# What the task asks:
Please copy every one of the items below line for line without changing anything, and leave the pictures out of your answer.

(A block of data)
<<<<

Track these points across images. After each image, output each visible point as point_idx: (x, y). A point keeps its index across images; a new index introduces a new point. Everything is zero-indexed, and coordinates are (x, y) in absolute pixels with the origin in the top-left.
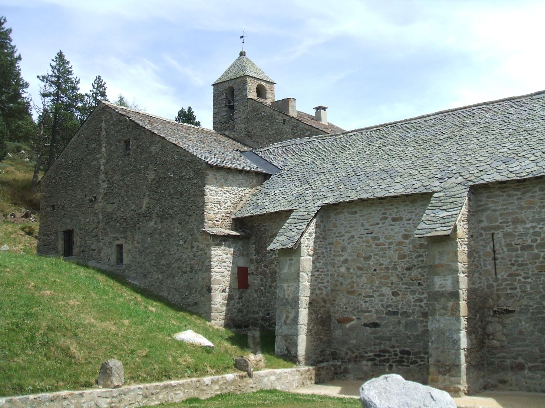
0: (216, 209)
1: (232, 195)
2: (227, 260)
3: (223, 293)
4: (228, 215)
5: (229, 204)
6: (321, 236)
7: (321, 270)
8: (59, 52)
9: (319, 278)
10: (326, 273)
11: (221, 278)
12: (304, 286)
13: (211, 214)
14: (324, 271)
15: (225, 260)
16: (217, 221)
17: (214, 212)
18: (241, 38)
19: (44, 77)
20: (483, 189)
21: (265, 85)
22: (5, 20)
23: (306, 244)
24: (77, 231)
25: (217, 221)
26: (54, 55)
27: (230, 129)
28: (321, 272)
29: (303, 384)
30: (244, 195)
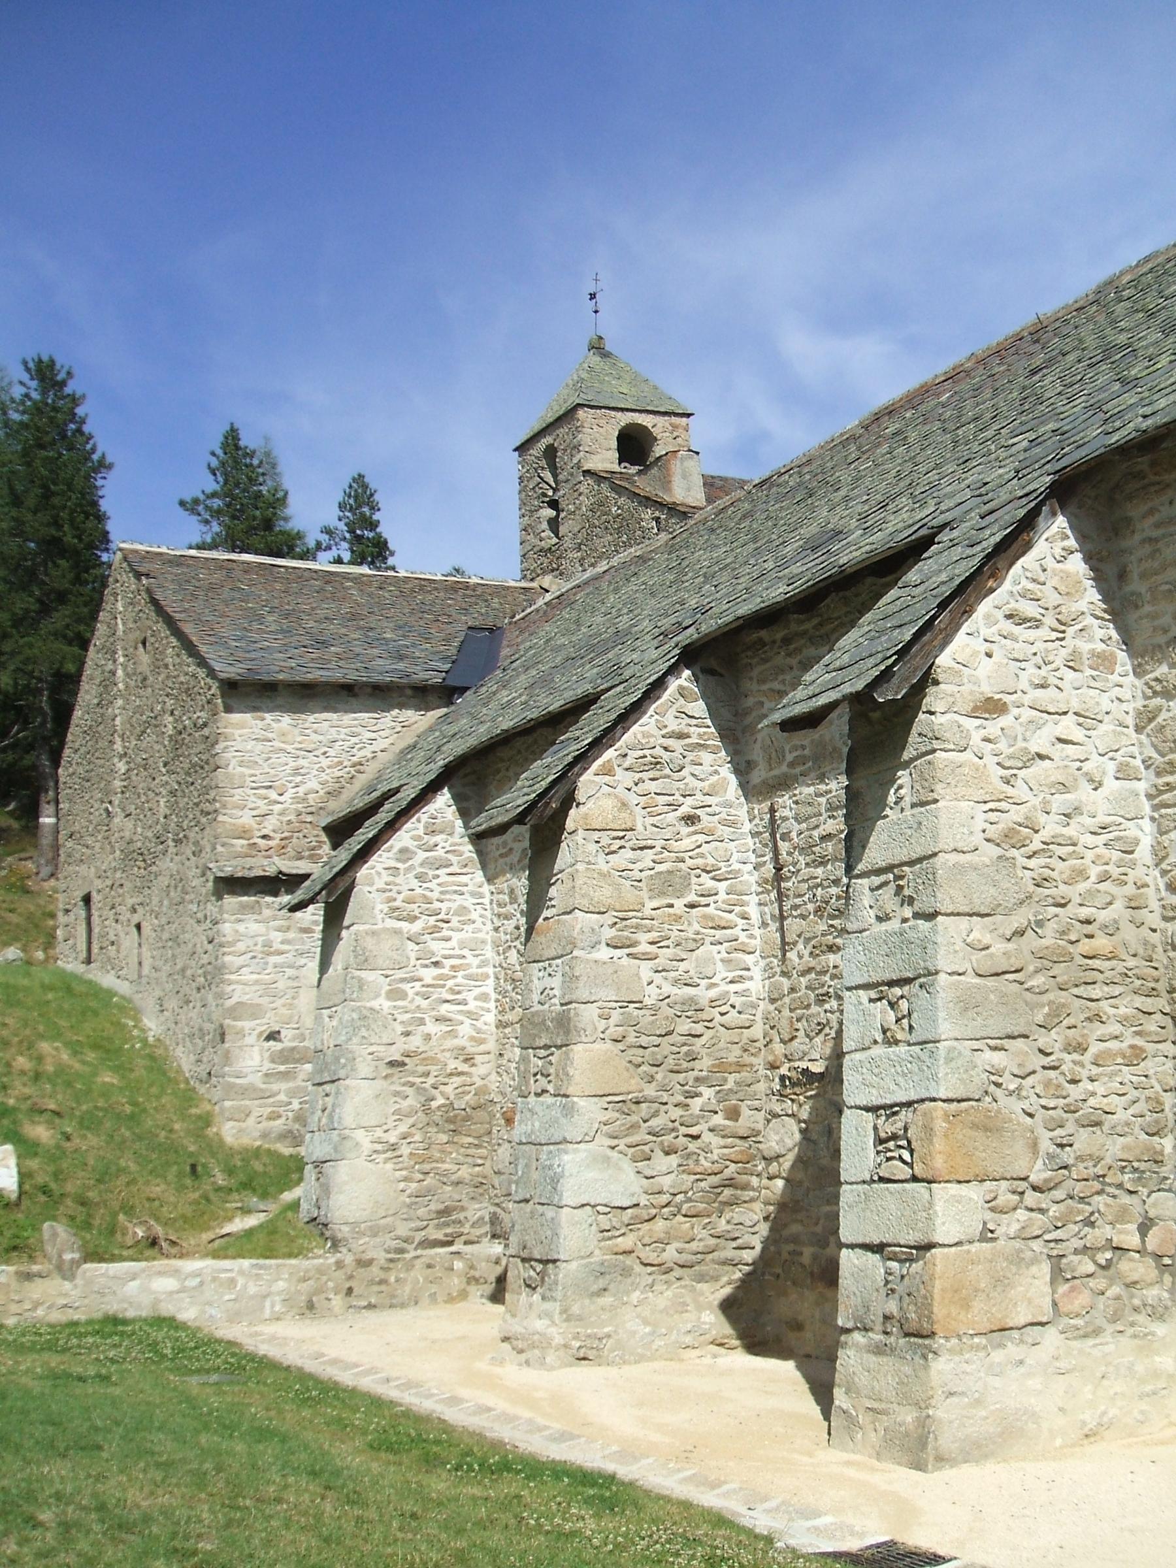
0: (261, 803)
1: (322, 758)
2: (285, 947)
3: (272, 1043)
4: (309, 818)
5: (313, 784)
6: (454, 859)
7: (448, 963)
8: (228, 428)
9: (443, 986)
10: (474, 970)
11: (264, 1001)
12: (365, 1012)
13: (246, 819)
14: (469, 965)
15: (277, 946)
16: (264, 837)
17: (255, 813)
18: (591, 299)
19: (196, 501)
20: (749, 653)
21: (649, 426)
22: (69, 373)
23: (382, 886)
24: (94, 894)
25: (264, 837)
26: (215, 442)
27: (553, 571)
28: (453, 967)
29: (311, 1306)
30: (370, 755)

>>>>

# Output of the exercise:
Track these points across images. After each image, output each visible point as point_idx: (x, y). A point keeps its index across images; a new index introduces a new point. Everything is zero-indexed, and coordinates are (x, y) in absolute pixels with the origin in the top-left.
0: (216, 209)
1: (232, 195)
2: (227, 260)
3: (223, 293)
4: (228, 215)
5: (229, 204)
6: (321, 236)
7: (321, 270)
8: (59, 52)
9: (319, 278)
10: (326, 273)
11: (221, 278)
12: (304, 286)
13: (211, 214)
14: (324, 271)
15: (225, 260)
16: (217, 221)
17: (214, 212)
18: (241, 38)
19: (44, 77)
20: (483, 189)
21: (265, 85)
22: (5, 20)
23: (306, 244)
24: (77, 231)
25: (217, 221)
26: (54, 55)
27: (230, 129)
28: (321, 272)
29: (303, 384)
30: (244, 195)
0: (261, 803)
1: (322, 758)
2: (285, 947)
3: (272, 1043)
4: (309, 818)
5: (313, 784)
6: (454, 859)
7: (448, 963)
8: (228, 428)
9: (443, 986)
10: (474, 970)
11: (264, 1001)
12: (365, 1012)
13: (246, 819)
14: (469, 965)
15: (277, 946)
16: (264, 837)
17: (255, 813)
18: (591, 299)
19: (196, 501)
20: (749, 653)
21: (649, 426)
22: (69, 373)
23: (382, 886)
24: (94, 894)
25: (264, 837)
26: (215, 442)
27: (553, 571)
28: (453, 967)
29: (311, 1306)
30: (370, 755)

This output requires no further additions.